◆ **Data supplied**
»»
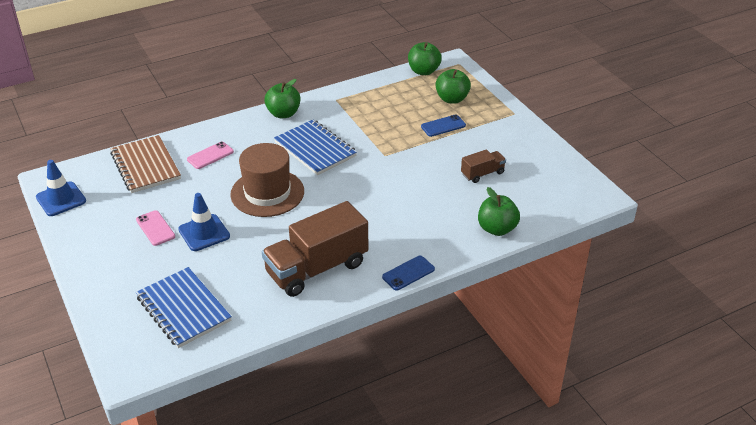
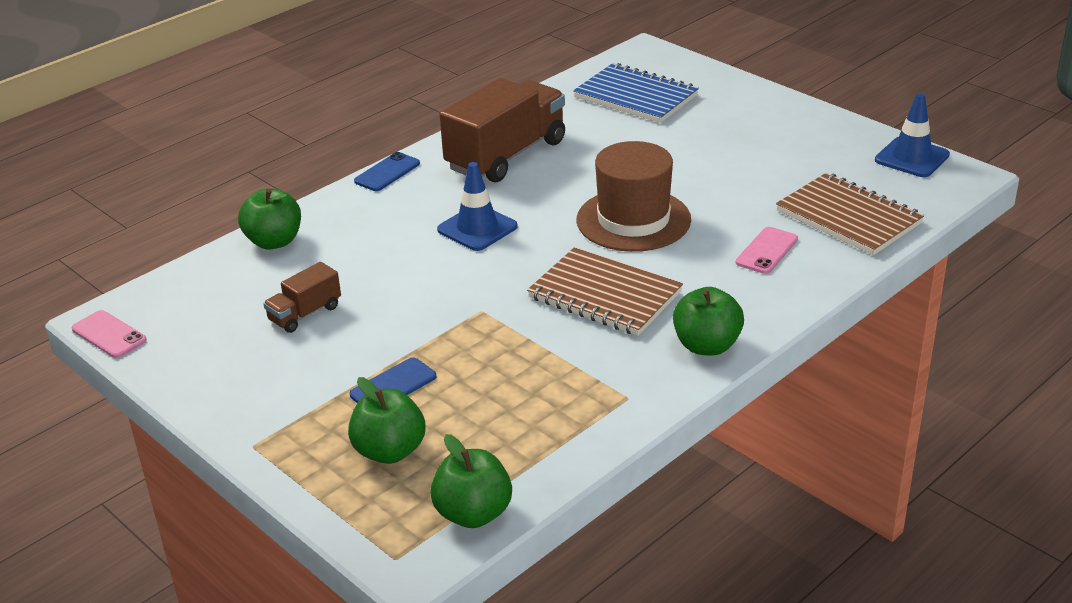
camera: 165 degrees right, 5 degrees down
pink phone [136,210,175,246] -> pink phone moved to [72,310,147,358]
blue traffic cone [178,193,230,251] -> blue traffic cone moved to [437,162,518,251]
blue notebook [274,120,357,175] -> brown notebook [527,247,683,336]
««
»»
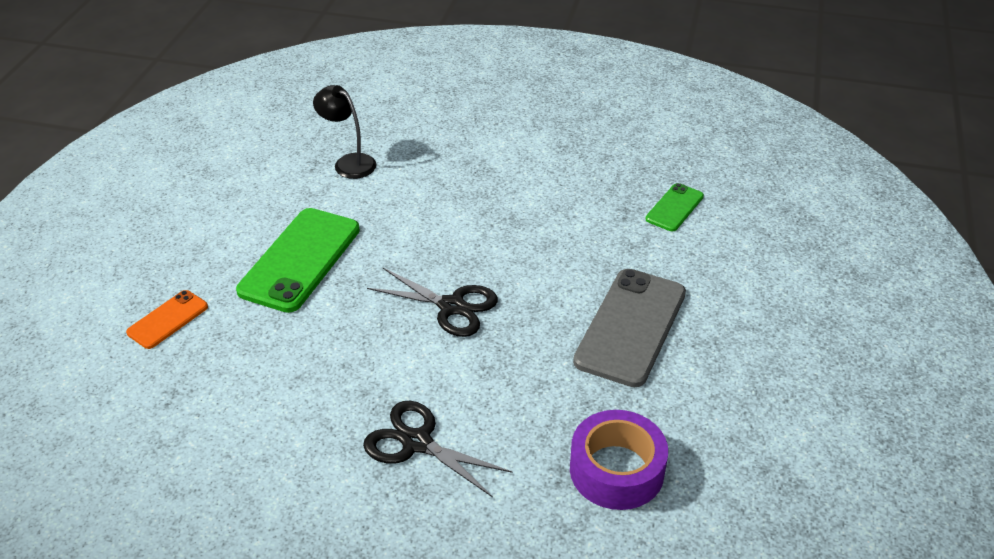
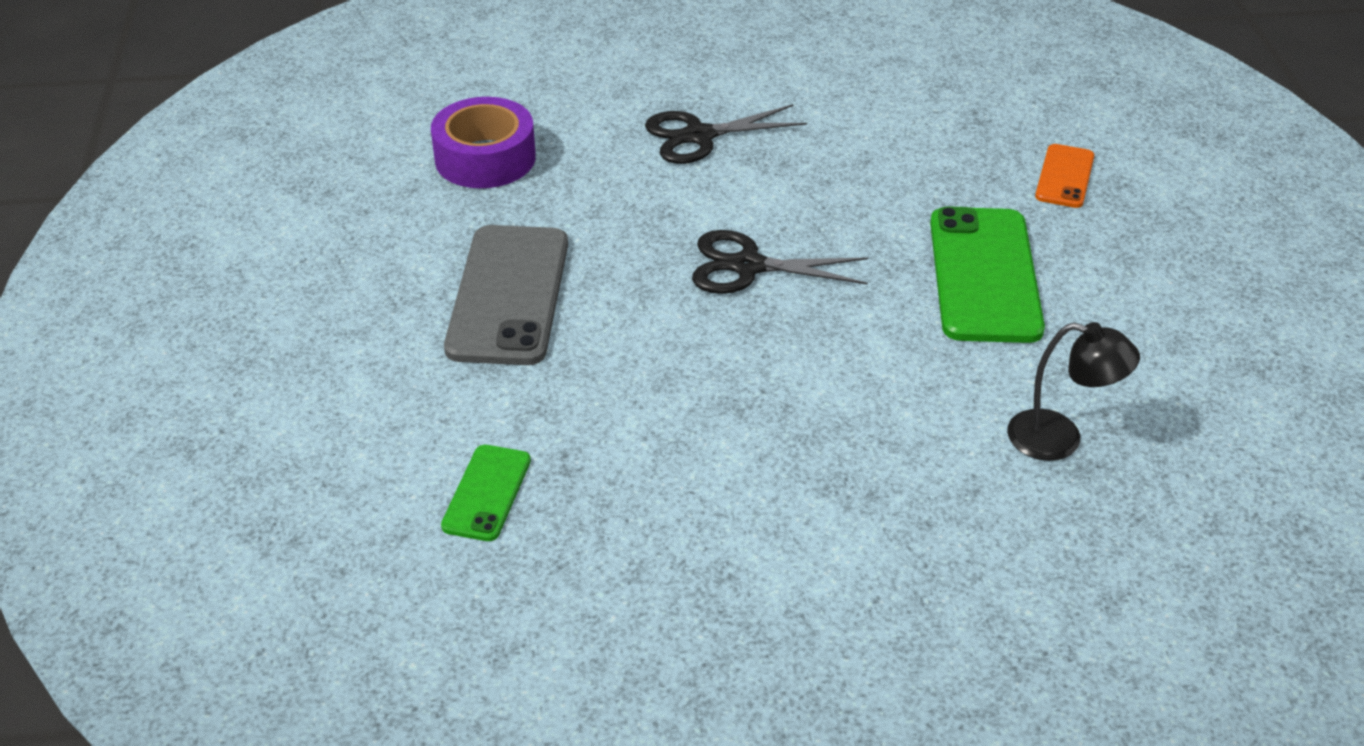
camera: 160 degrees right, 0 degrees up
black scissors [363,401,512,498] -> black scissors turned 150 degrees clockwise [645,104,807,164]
««
◆ **Task to complete**
Please transcribe only the lines in the records above running from the line that has "camera: 165 degrees right, 5 degrees down" through the line that has "blue notebook [274,120,357,175]", both included, exactly as they appear.

◆ **Task answer**
camera: 165 degrees right, 5 degrees down
pink phone [136,210,175,246] -> pink phone moved to [72,310,147,358]
blue traffic cone [178,193,230,251] -> blue traffic cone moved to [437,162,518,251]
blue notebook [274,120,357,175] -> brown notebook [527,247,683,336]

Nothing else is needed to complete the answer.